[Shape scene image sequences]
______
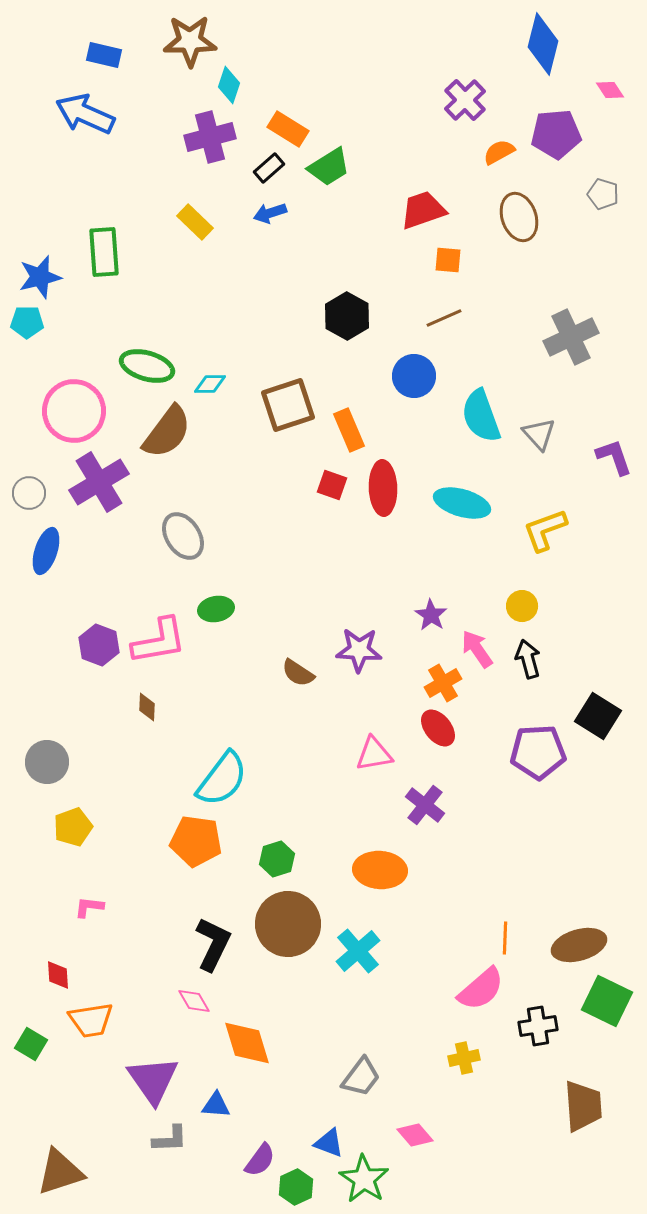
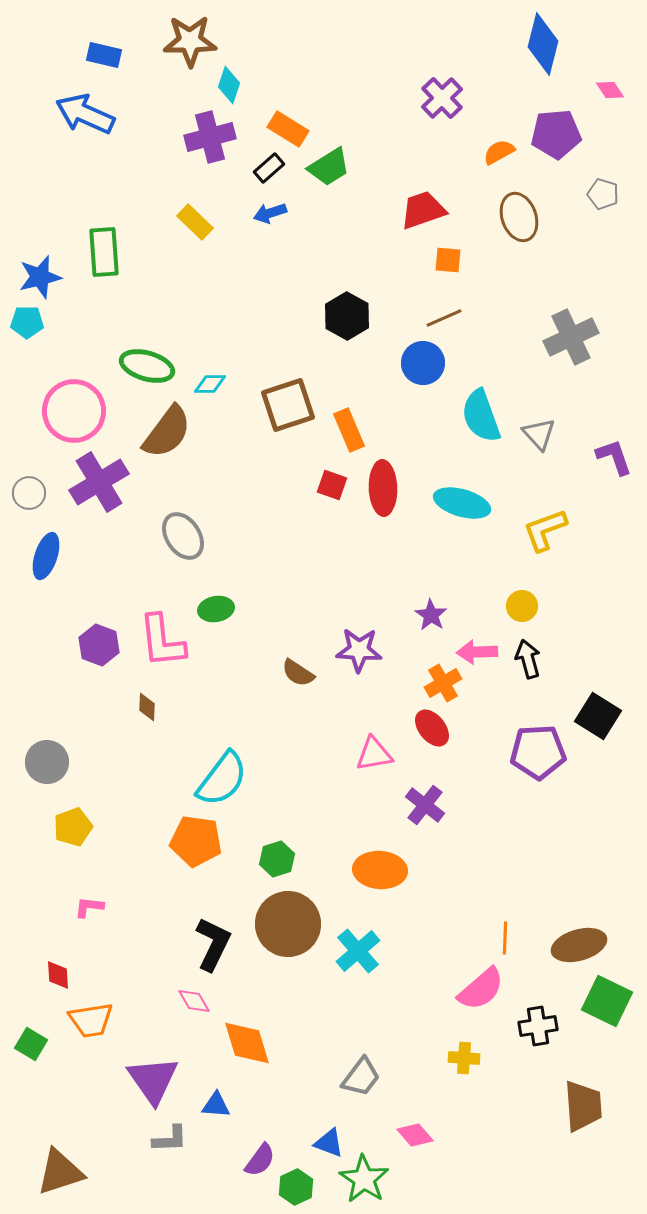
purple cross at (465, 100): moved 23 px left, 2 px up
blue circle at (414, 376): moved 9 px right, 13 px up
blue ellipse at (46, 551): moved 5 px down
pink L-shape at (159, 641): moved 3 px right; rotated 94 degrees clockwise
pink arrow at (477, 649): moved 3 px down; rotated 57 degrees counterclockwise
red ellipse at (438, 728): moved 6 px left
yellow cross at (464, 1058): rotated 16 degrees clockwise
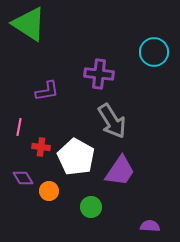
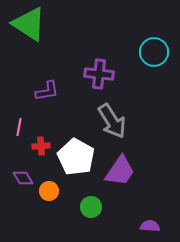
red cross: moved 1 px up; rotated 12 degrees counterclockwise
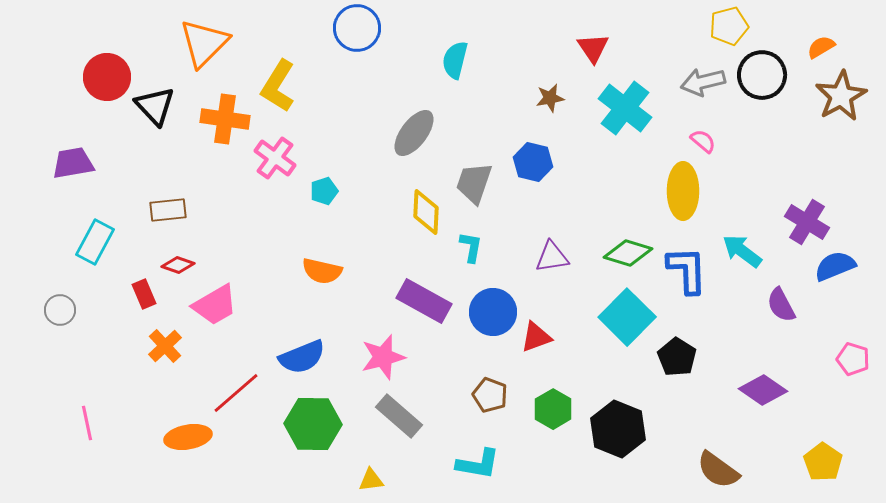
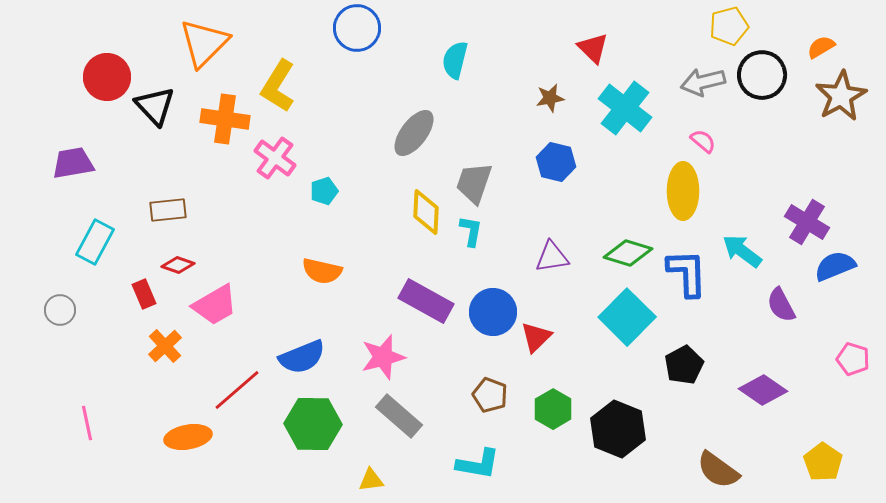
red triangle at (593, 48): rotated 12 degrees counterclockwise
blue hexagon at (533, 162): moved 23 px right
cyan L-shape at (471, 247): moved 16 px up
blue L-shape at (687, 270): moved 3 px down
purple rectangle at (424, 301): moved 2 px right
red triangle at (536, 337): rotated 24 degrees counterclockwise
black pentagon at (677, 357): moved 7 px right, 8 px down; rotated 12 degrees clockwise
red line at (236, 393): moved 1 px right, 3 px up
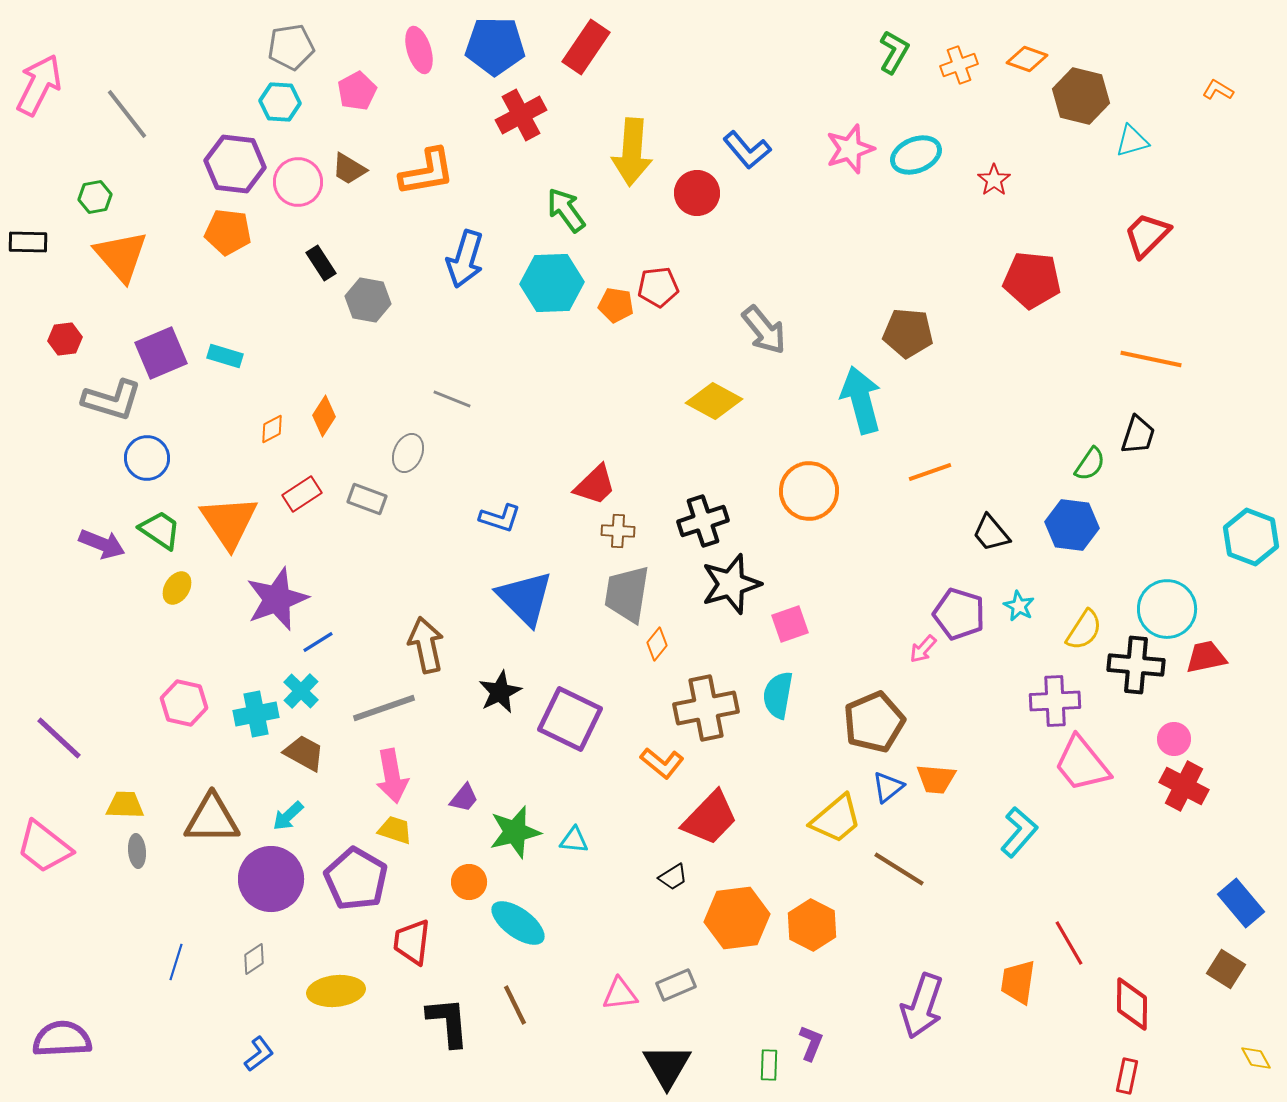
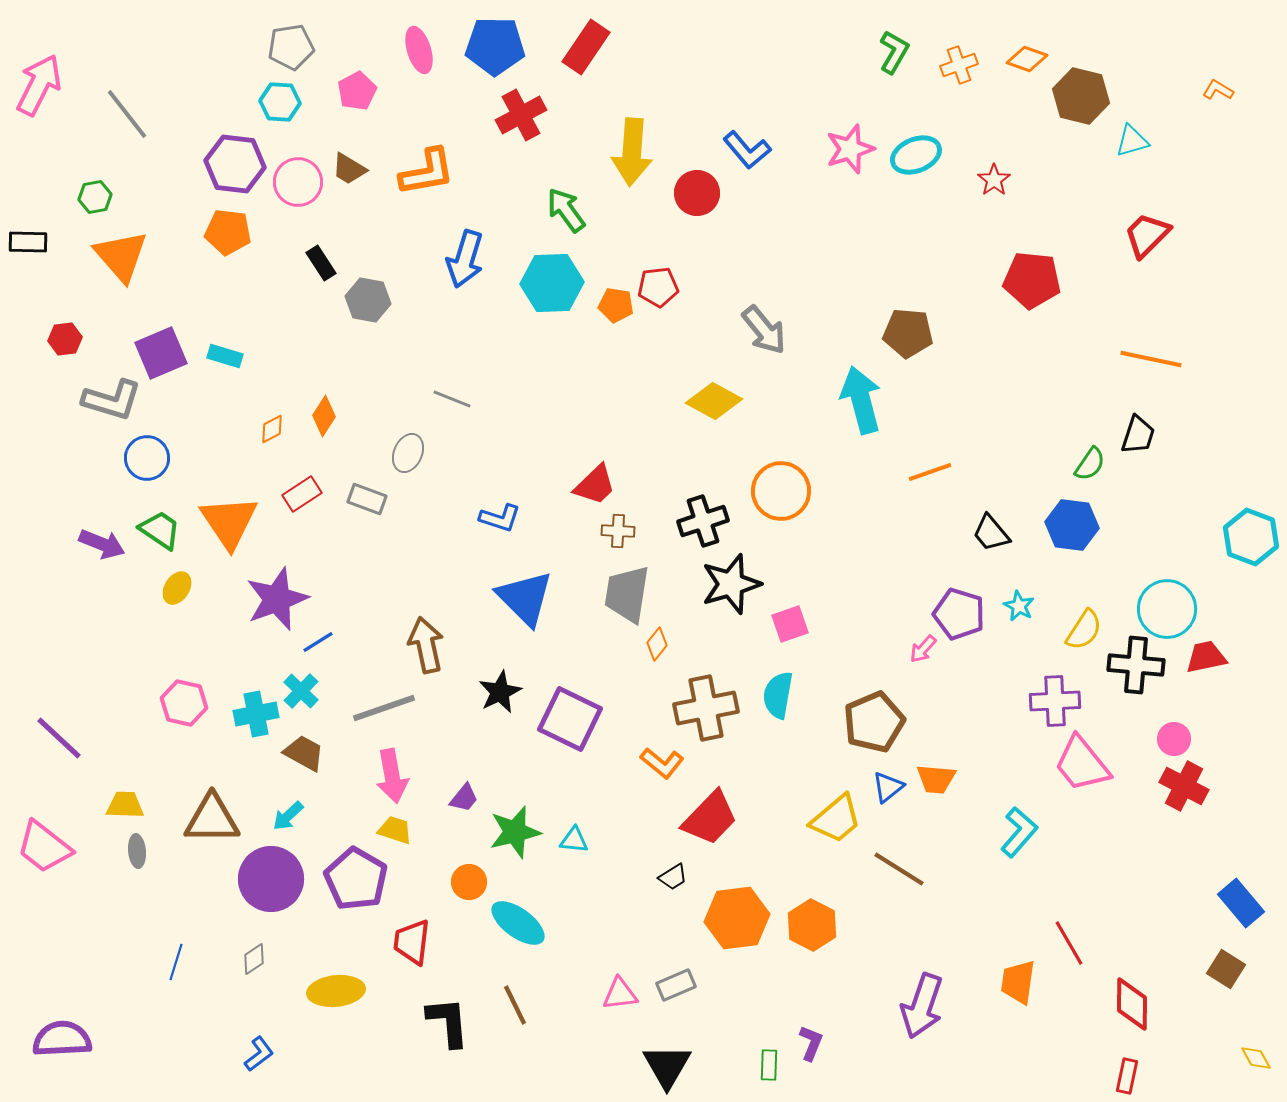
orange circle at (809, 491): moved 28 px left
______
■ About this exercise ■
Of the entries above, repeat exactly the lines between the line with "pink L-shape at" and the line with "yellow cross at", inclusive, and no others.

■ Solution ■
pink L-shape at (159, 641): moved 3 px right; rotated 94 degrees clockwise
pink arrow at (477, 649): moved 3 px down; rotated 57 degrees counterclockwise
red ellipse at (438, 728): moved 6 px left
yellow cross at (464, 1058): rotated 16 degrees clockwise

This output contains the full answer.